> Your instructions
For the listing below, the answer is an exact retyping of the lines from the one with "pink duck: 5 -> 7" through the one with "pink cutting board: 3 -> 0", both included, without pictures.

Supplied entries: Begin

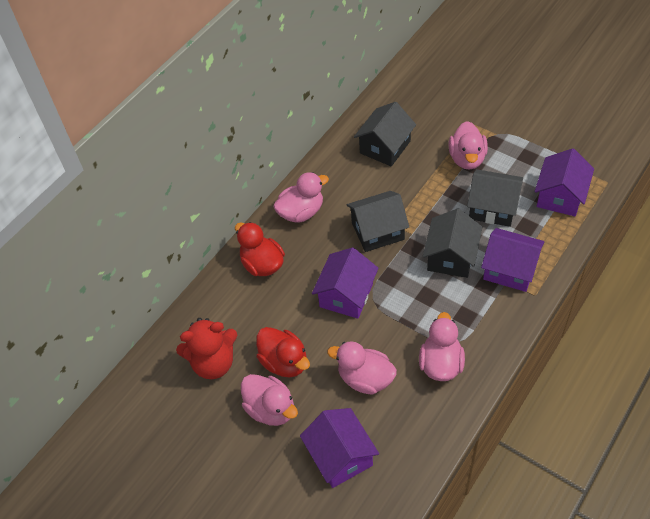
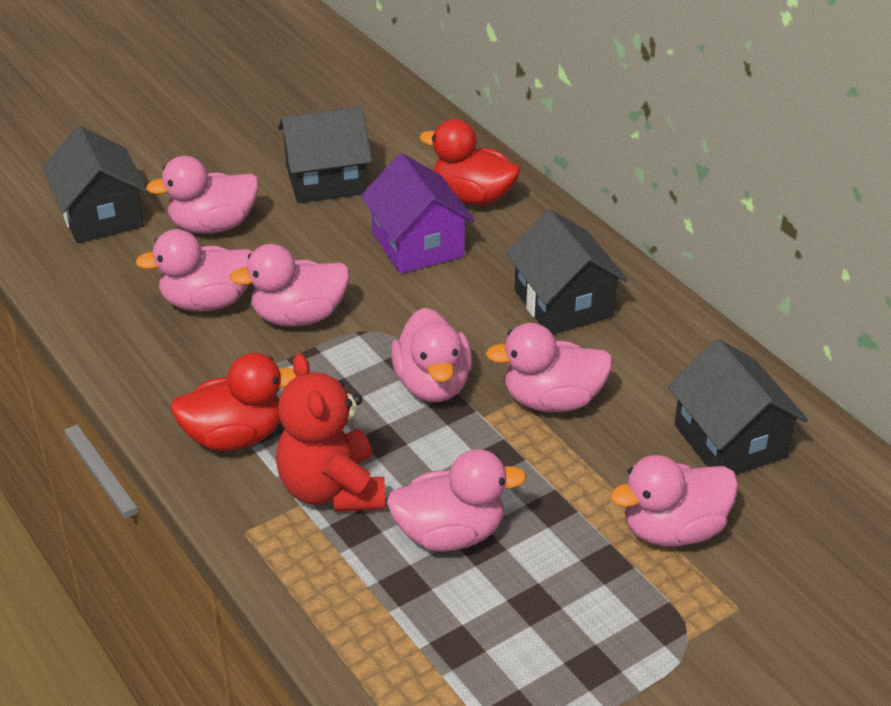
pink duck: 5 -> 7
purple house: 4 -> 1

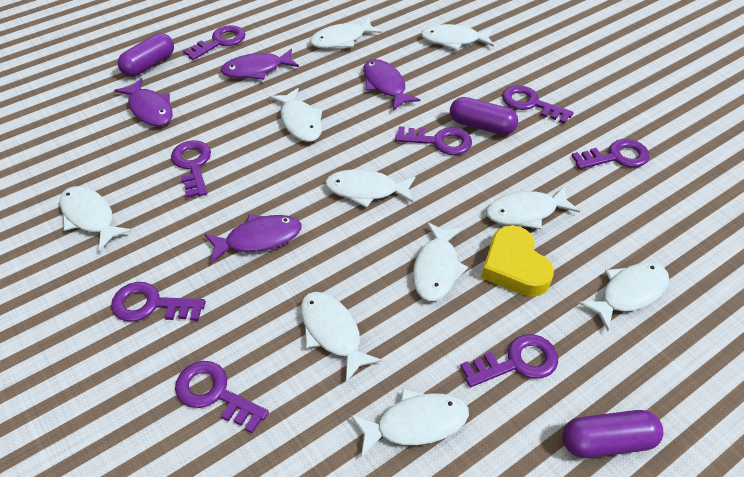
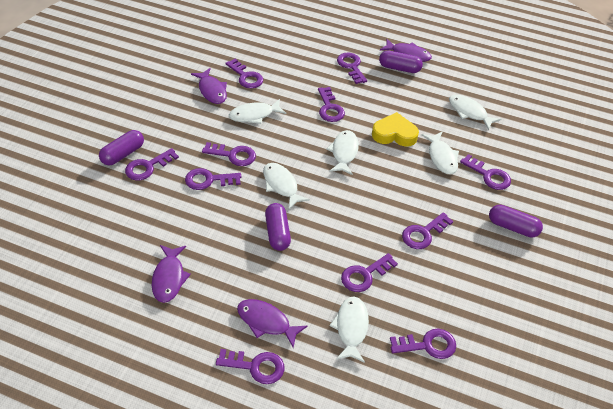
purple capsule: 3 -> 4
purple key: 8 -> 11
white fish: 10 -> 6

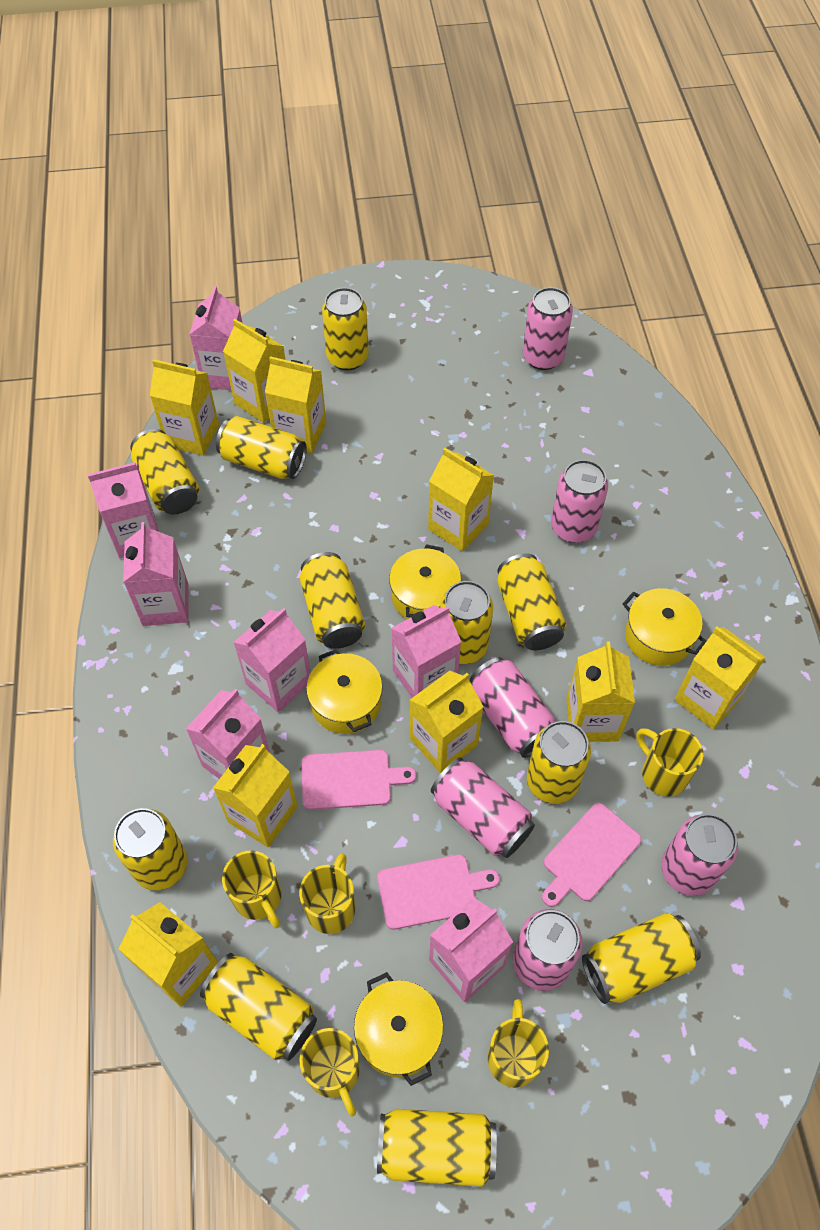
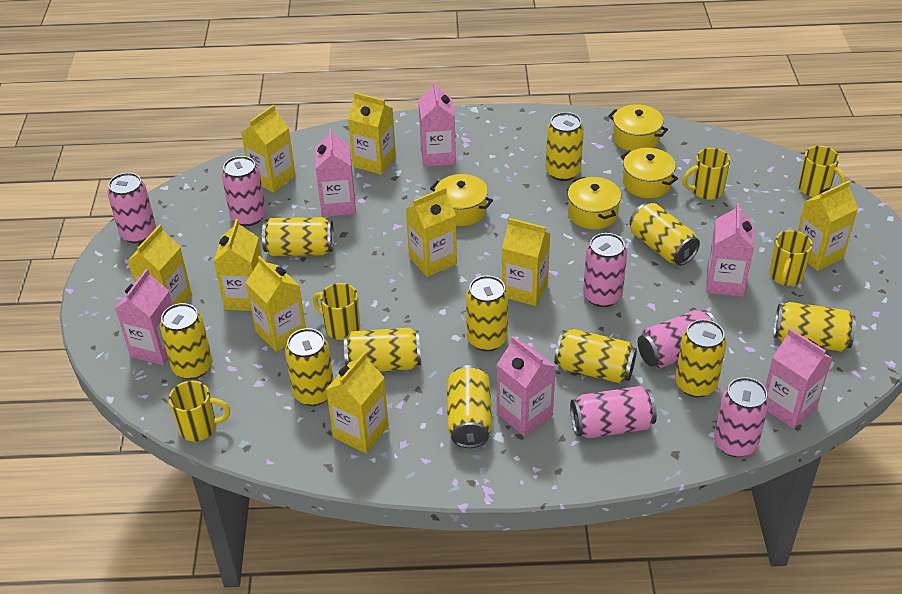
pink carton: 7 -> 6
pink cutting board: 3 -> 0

Supplied entries: End
Supplied entries: Begin

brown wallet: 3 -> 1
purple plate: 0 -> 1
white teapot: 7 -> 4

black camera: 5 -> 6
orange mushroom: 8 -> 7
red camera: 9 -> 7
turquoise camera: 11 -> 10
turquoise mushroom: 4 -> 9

Supplied entries: End
Supplied entries: Begin

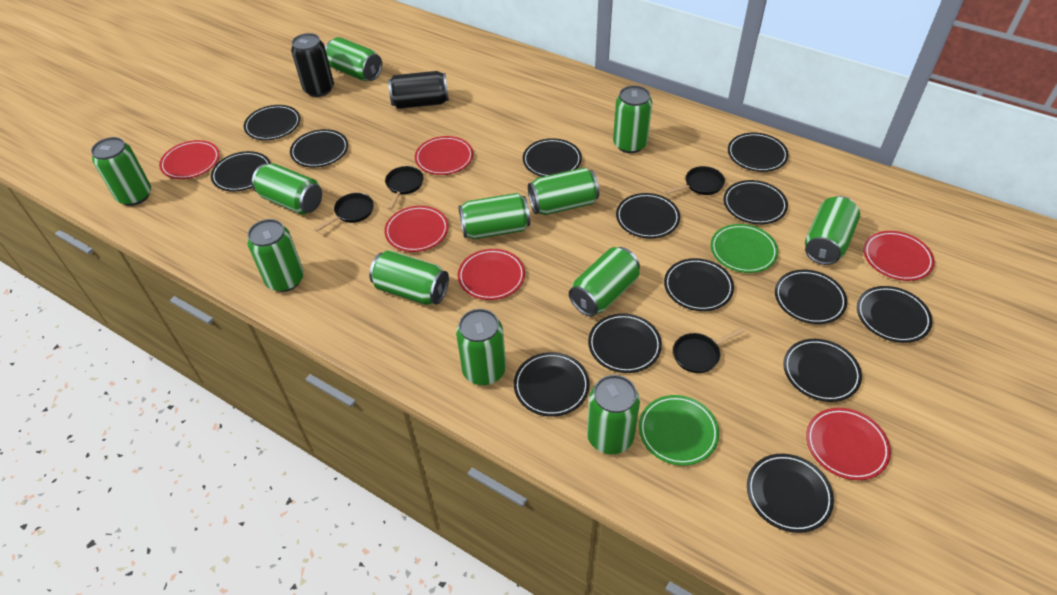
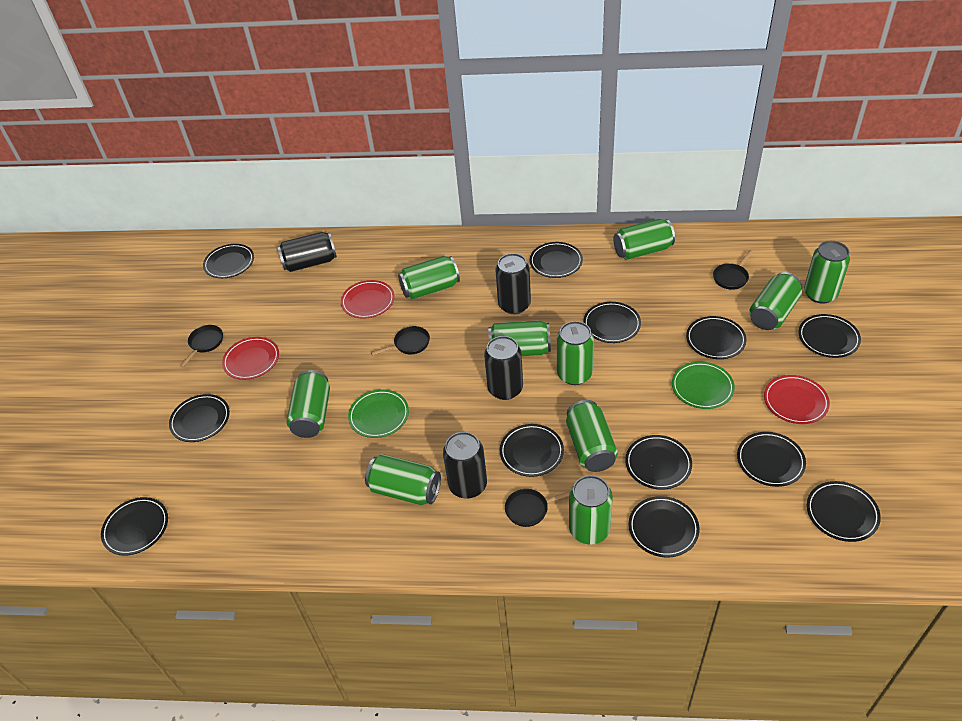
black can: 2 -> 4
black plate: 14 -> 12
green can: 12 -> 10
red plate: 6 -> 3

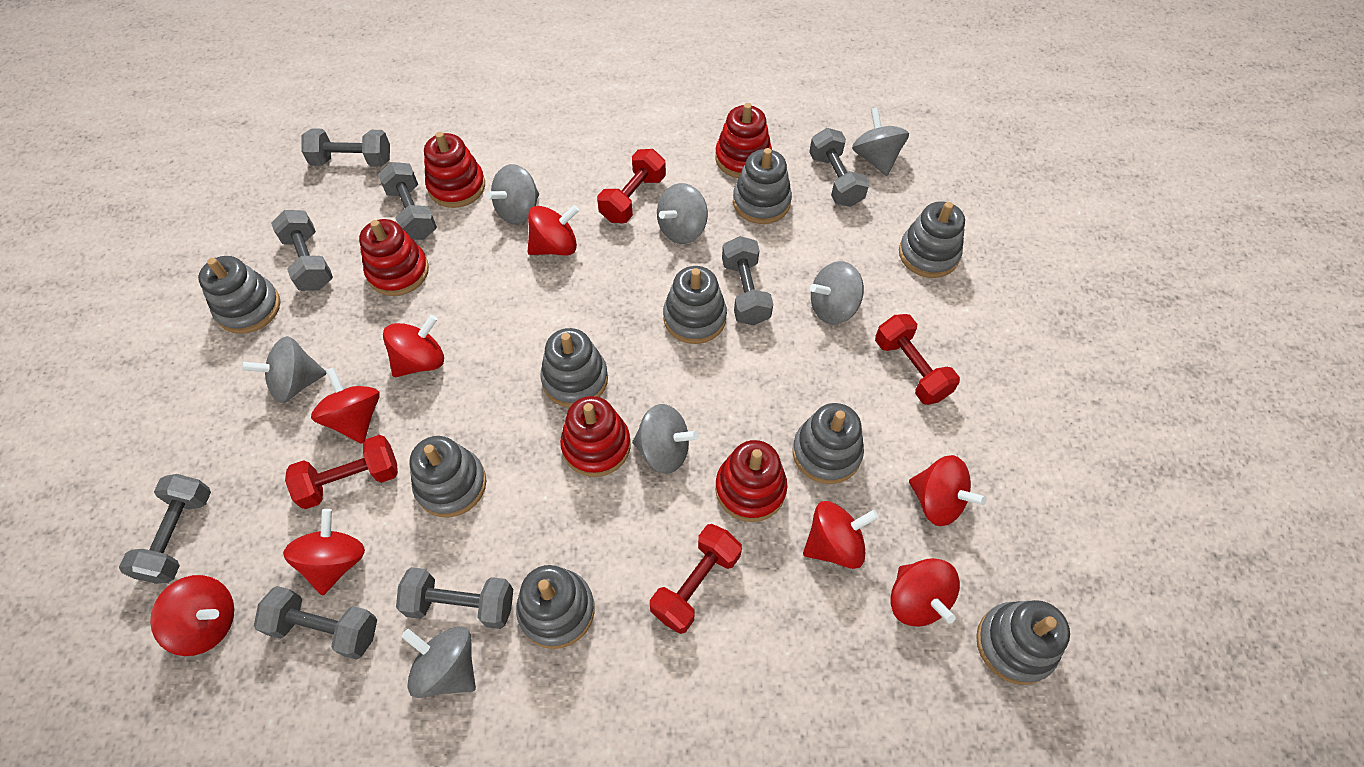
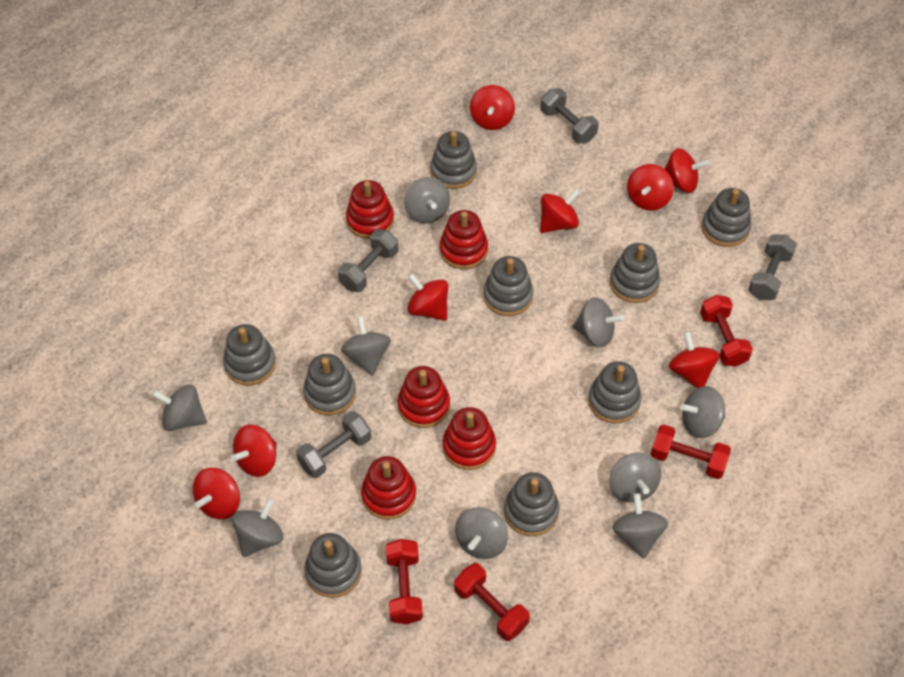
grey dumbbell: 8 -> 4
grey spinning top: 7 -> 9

Supplied entries: End

> Answer for the task
pink duck: 5 -> 7
purple house: 4 -> 1

purple capsule: 3 -> 4
purple key: 8 -> 11
white fish: 10 -> 6

pink carton: 7 -> 6
pink cutting board: 3 -> 0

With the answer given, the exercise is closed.